----- Data to process

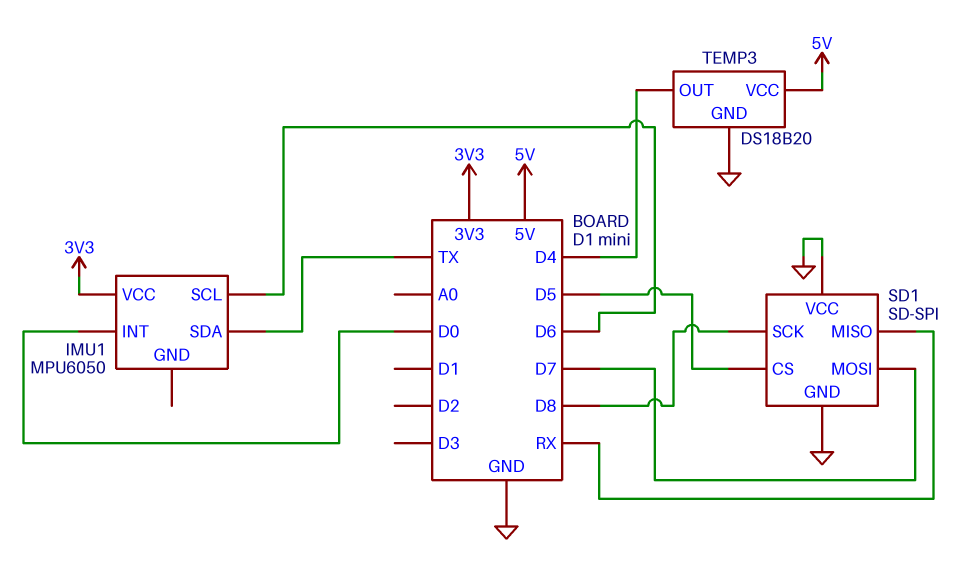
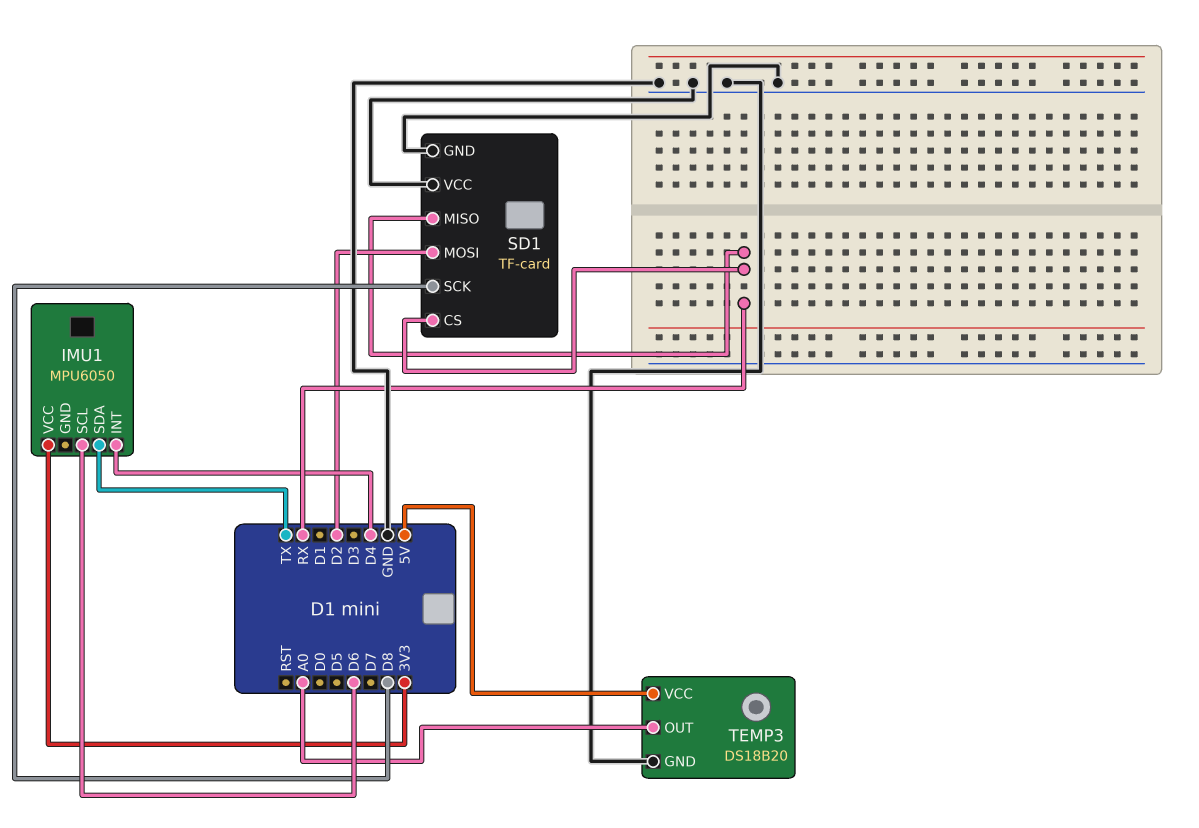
IMU1 pin INT: D0 -> D4
SD1: SD-SPI -> TF-card
SD1 pin CS: D5 -> RX
SD1 pin MOSI: D7 -> D2
TEMP3 pin OUT: D4 -> A0

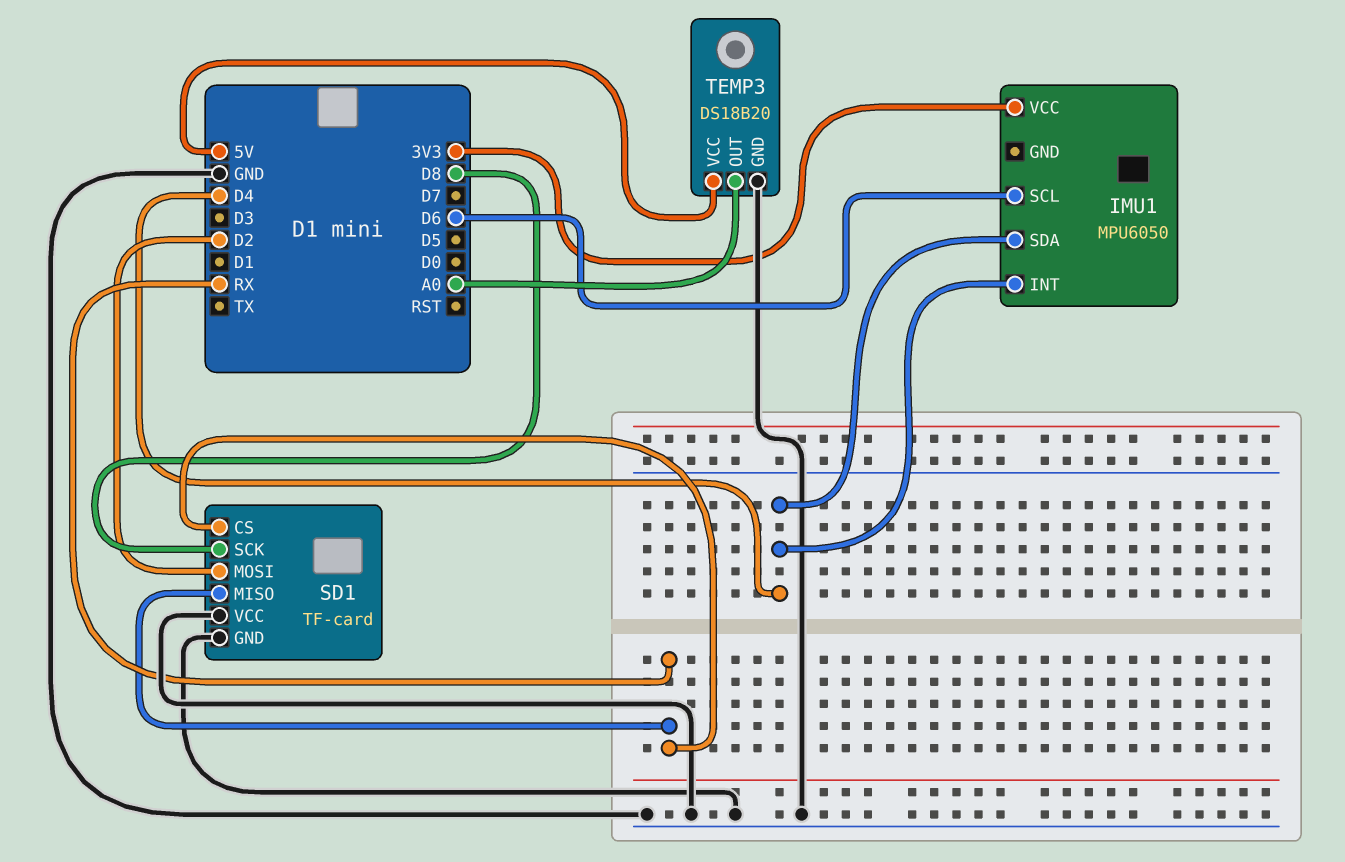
IMU1 pin SDA: TX -> D4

----------

**Work item**
The records above are to be repeated word for word, with the pictures omitted.

**Result**
IMU1 pin INT: D0 -> D4
SD1: SD-SPI -> TF-card
SD1 pin CS: D5 -> RX
SD1 pin MOSI: D7 -> D2
TEMP3 pin OUT: D4 -> A0

IMU1 pin SDA: TX -> D4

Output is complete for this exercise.